Supplied data>
_ _ _ _ _ _ _
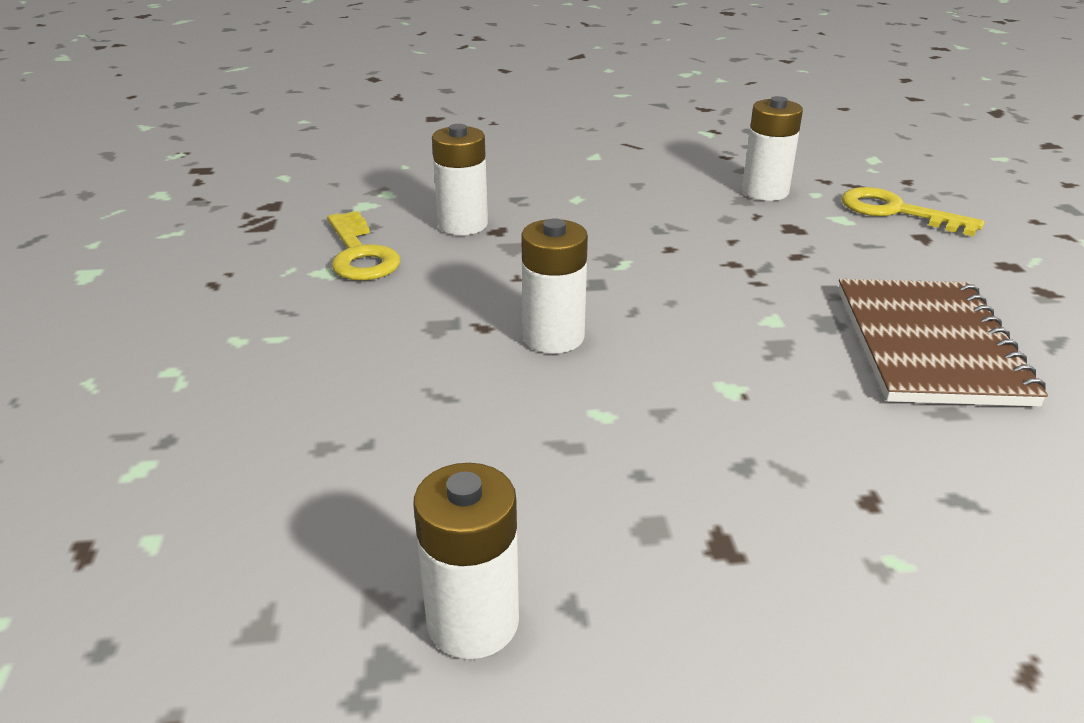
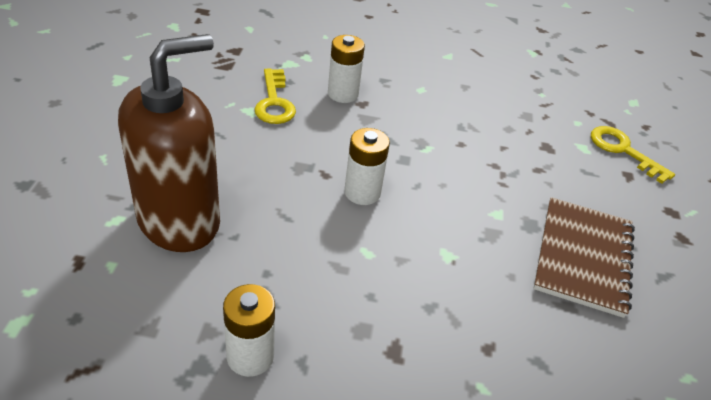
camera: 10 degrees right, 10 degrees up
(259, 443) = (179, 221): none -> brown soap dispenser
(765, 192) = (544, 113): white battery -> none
_ _ _ _ _ _ _
Exercise goal>
Report every line above that has the string "none" in it.

Solution to the exercise>
(259, 443) = (179, 221): none -> brown soap dispenser
(765, 192) = (544, 113): white battery -> none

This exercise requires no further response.